-- PROBLEM TO WORK ON --
Check every line below, and copy those that include "Layout".

(Extracted data entries)
|---|
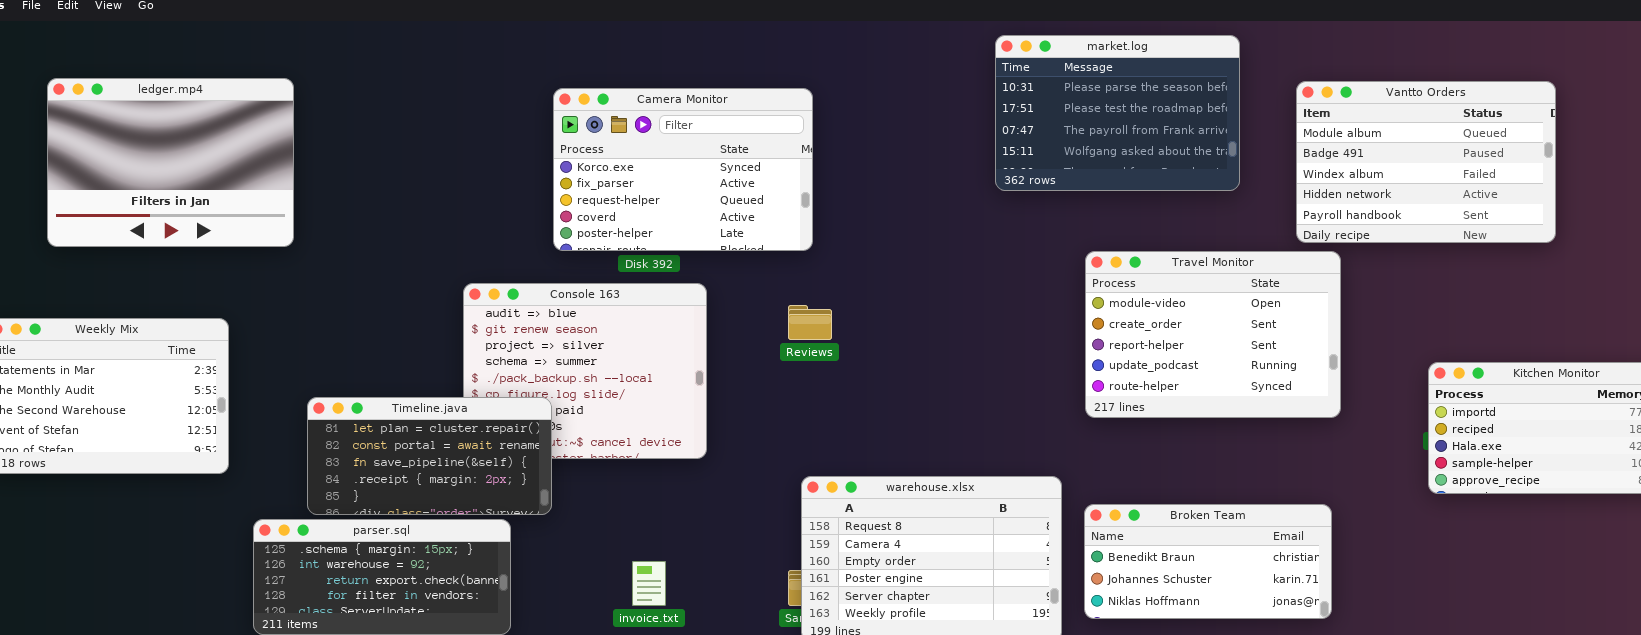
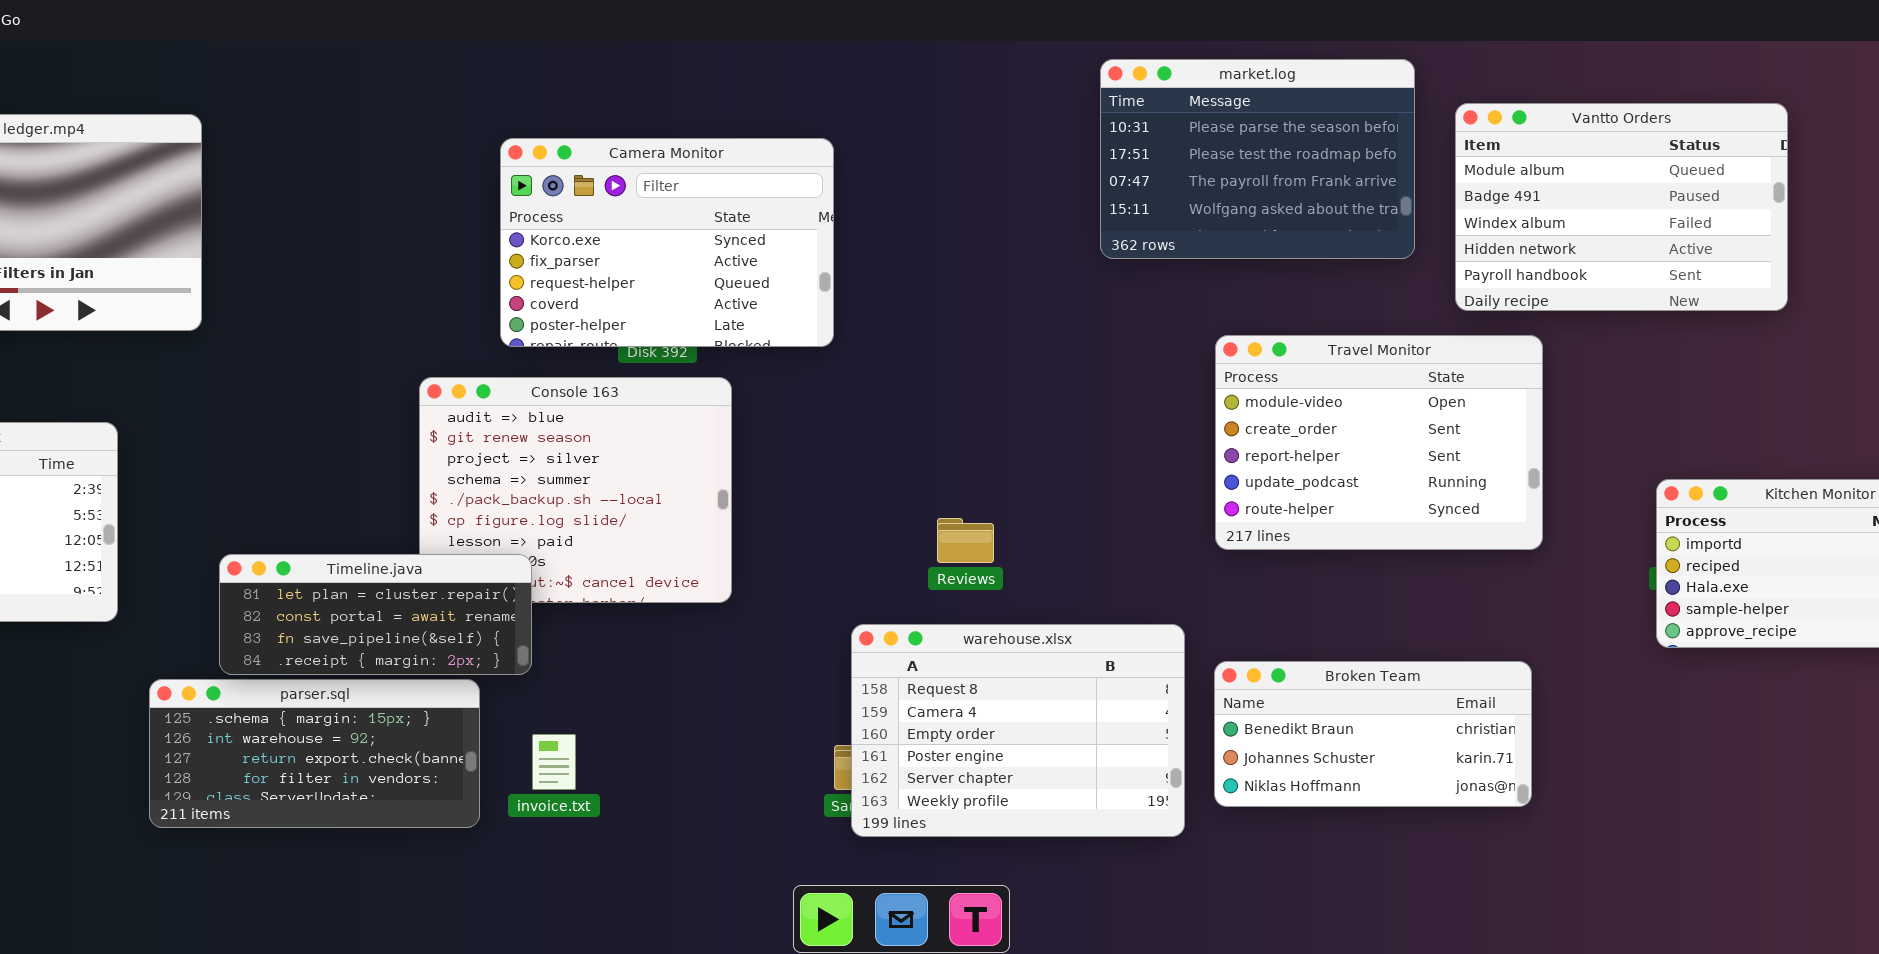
Vantto Orders: [1296,81,1556,243] -> [1455,103,1788,311], moved
Camera Monitor: [553,88,813,251] -> [500,138,834,347], moved
Reviews: [788,305,832,340] -> [937,518,994,563], moved
Timeline.java: [307,397,552,515] -> [219,554,532,675], resized
invoice.txt: [632,561,666,606] -> [532,734,576,790], moved

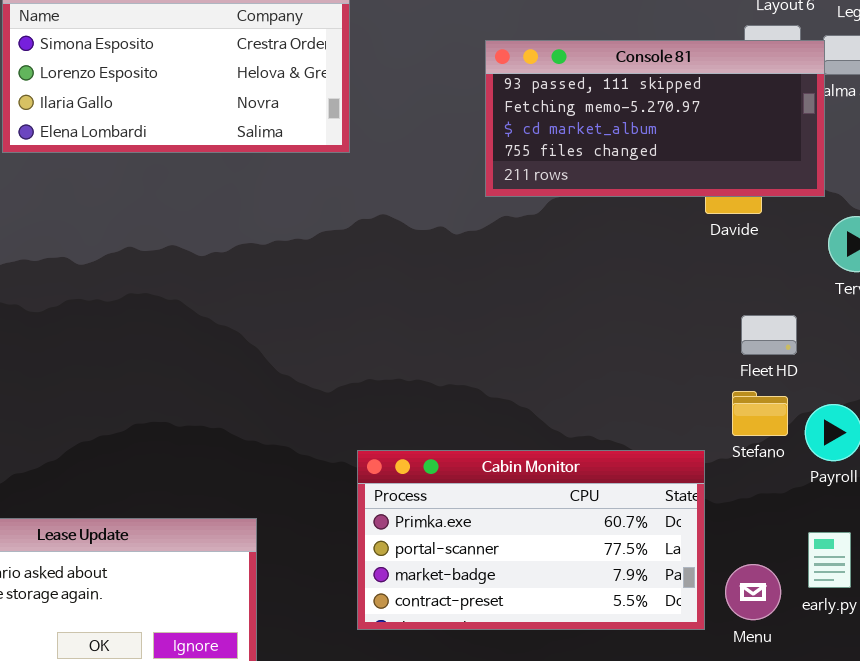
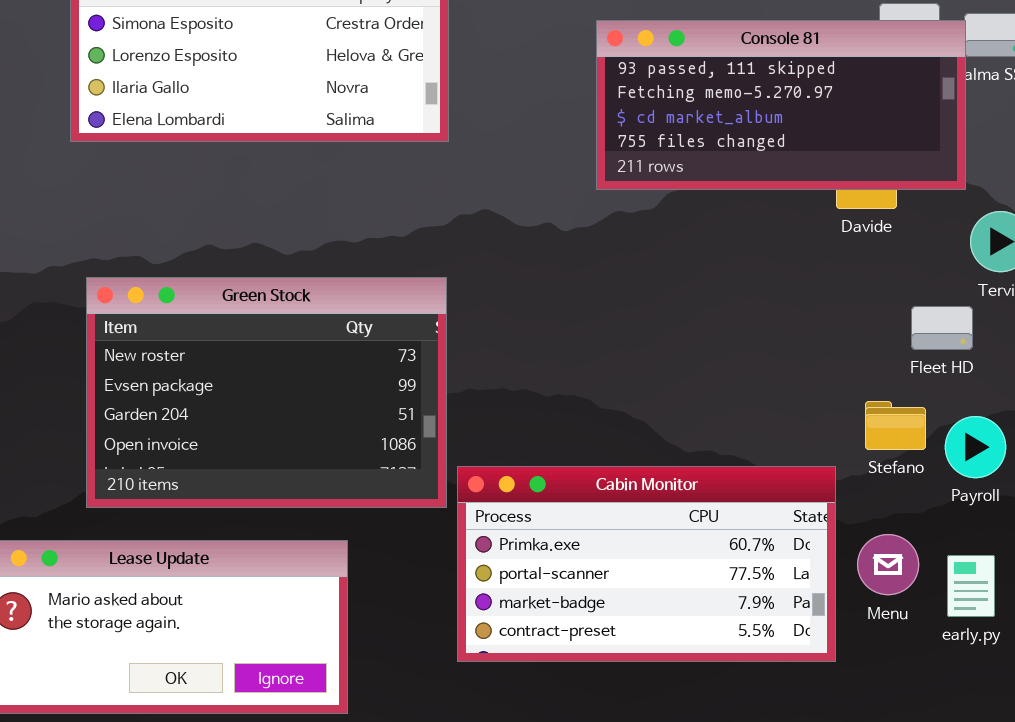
Green Stock: none -> [86,277,447,508], opened
Fleet HD: [741,315,797,355] -> [911,306,973,350], moved
Menu: [725,564,781,620] -> [857,534,919,595], moved

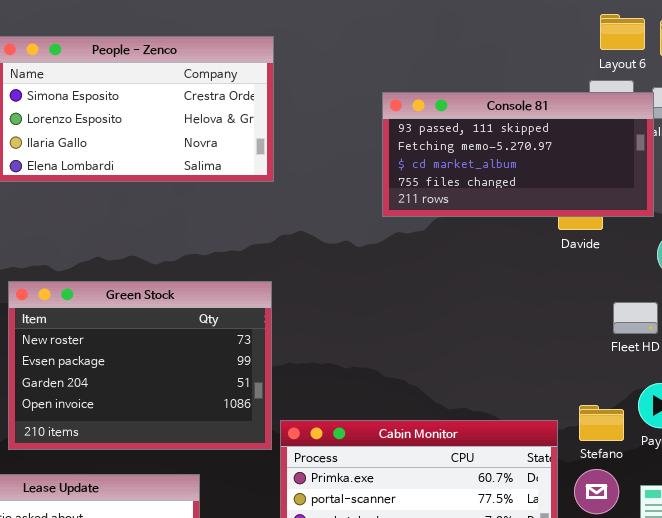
Stefano: [865,401,926,450] -> [579,405,624,441], moved

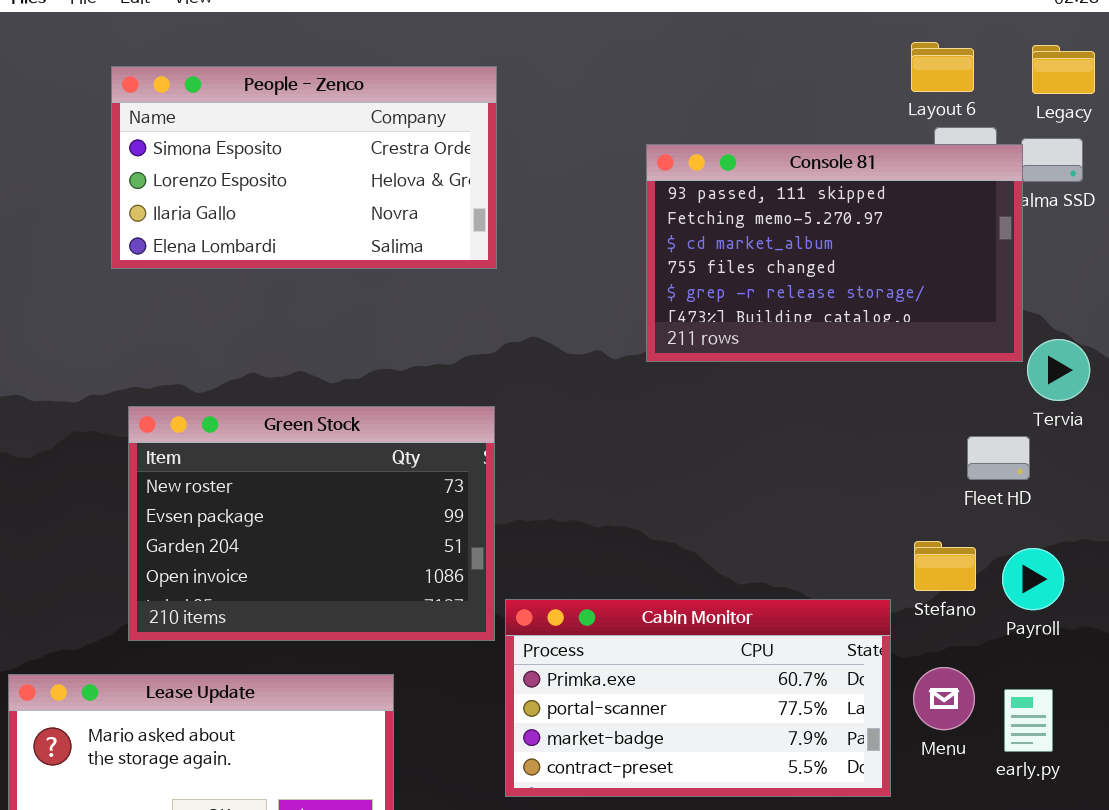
Layout 6: [600,14,645,50] -> [911,42,974,92], moved
Console 81: [382,92,654,217] -> [646,144,1023,362], resized
Stefano: [579,405,624,441] -> [914,541,976,591], moved

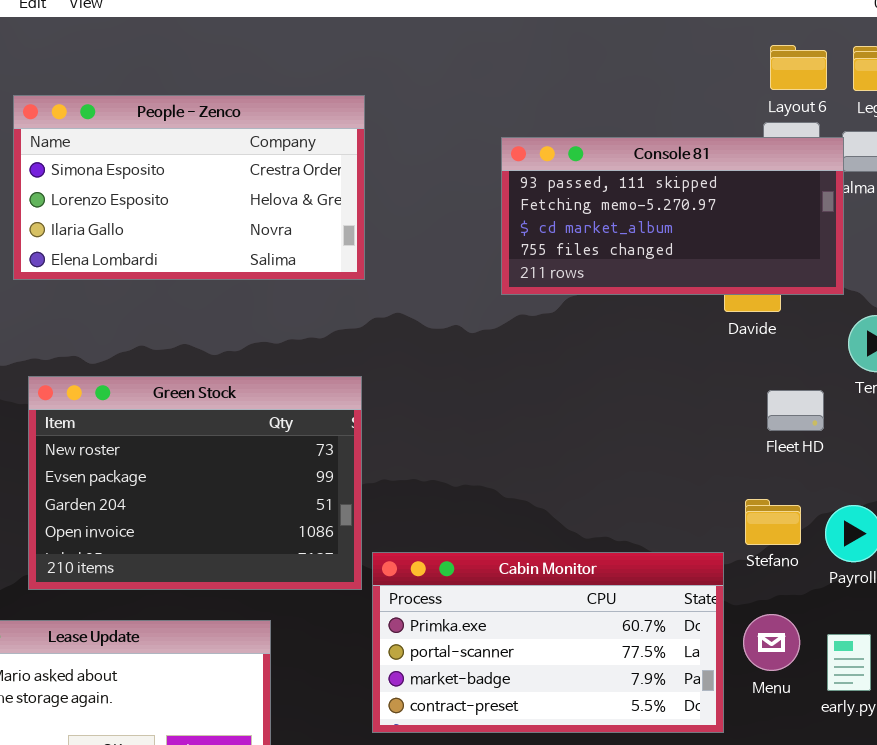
Layout 6: [911,42,974,92] -> [770,45,827,90], moved
People - Zenco: [111,66,497,269] -> [13,95,365,280], moved
Console 81: [646,144,1023,362] -> [501,137,844,295], resized
Fleet HD: [967,436,1030,480] -> [767,390,824,431], moved

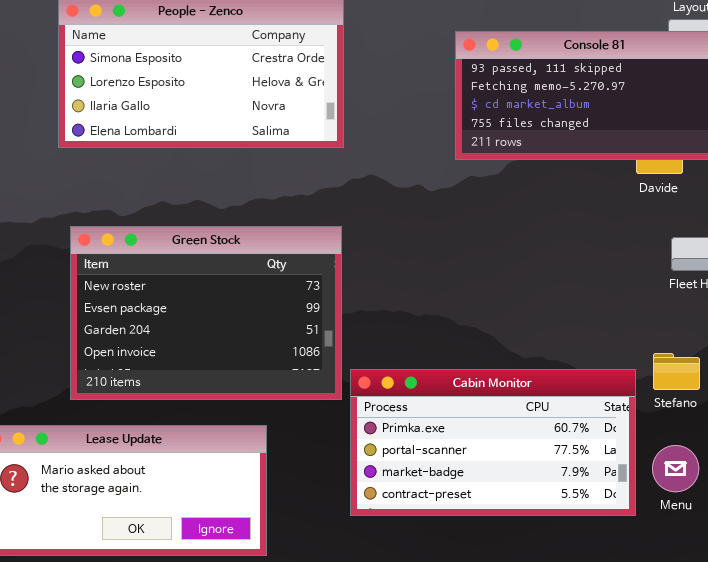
Stefano: [745,499,801,545] -> [653,353,700,390], moved
Menu: [743,614,800,671] -> [652,445,699,492], moved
|---|
-- ANSWER BOX --
Layout 6: [600,14,645,50] -> [911,42,974,92], moved
Layout 6: [911,42,974,92] -> [770,45,827,90], moved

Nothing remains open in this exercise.